%%
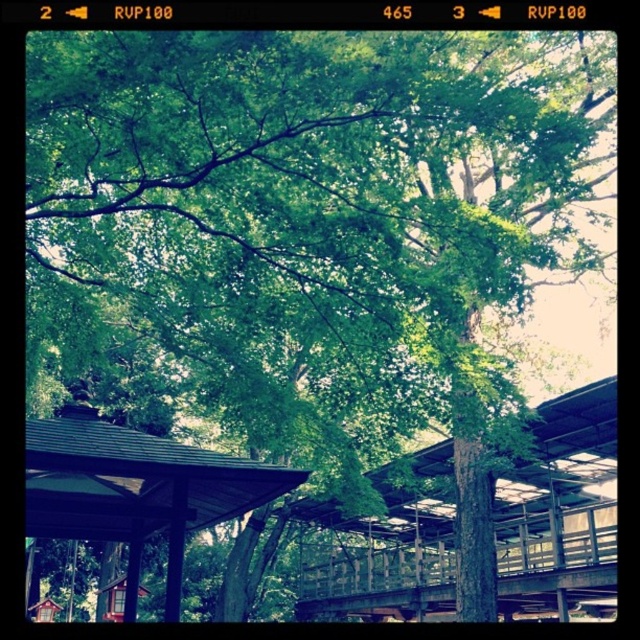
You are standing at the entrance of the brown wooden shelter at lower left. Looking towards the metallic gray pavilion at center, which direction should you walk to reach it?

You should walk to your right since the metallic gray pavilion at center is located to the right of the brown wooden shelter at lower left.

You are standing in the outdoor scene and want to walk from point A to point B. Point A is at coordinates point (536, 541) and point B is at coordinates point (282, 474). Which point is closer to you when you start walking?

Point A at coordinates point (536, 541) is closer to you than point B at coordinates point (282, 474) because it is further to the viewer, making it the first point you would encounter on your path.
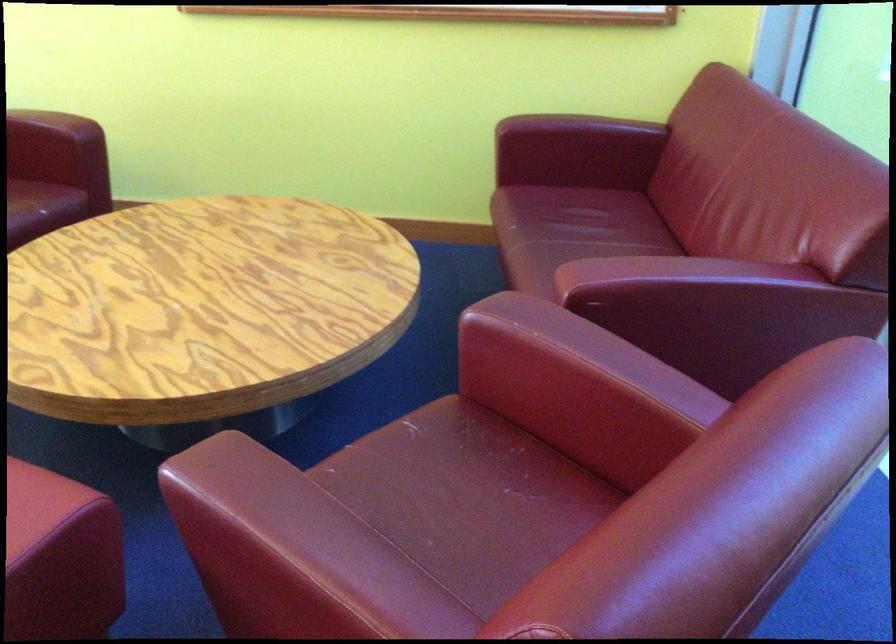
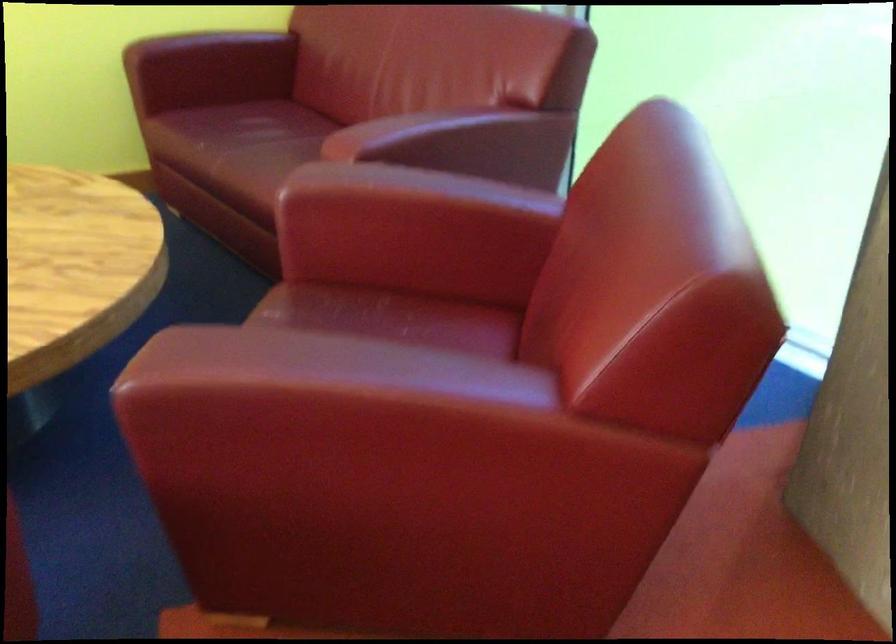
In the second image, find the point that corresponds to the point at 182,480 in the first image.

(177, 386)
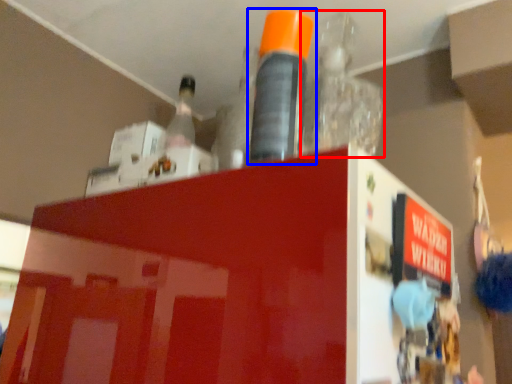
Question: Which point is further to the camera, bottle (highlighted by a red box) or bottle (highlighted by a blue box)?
%%
> _TASK INSTRUCTIONS_
Reproduce all of the records above, swapping "metallic gray pavilion" for "silver pavilion" wherever it occurs and leaving every other word unchanged. Omit the pictures from your answer.

> _EXERCISE RESULT_
You are standing at the entrance of the brown wooden shelter at lower left. Looking towards the silver pavilion at center, which direction should you walk to reach it?

You should walk to your right since the silver pavilion at center is located to the right of the brown wooden shelter at lower left.

You are standing in the outdoor scene and want to walk from point A to point B. Point A is at coordinates point (536, 541) and point B is at coordinates point (282, 474). Which point is closer to you when you start walking?

Point A at coordinates point (536, 541) is closer to you than point B at coordinates point (282, 474) because it is further to the viewer, making it the first point you would encounter on your path.
In the second image, find the point that corresponds to the point at 182,480 in the first image.

(177, 386)
Question: Which point is further to the camera, bottle (highlighted by a red box) or bottle (highlighted by a blue box)?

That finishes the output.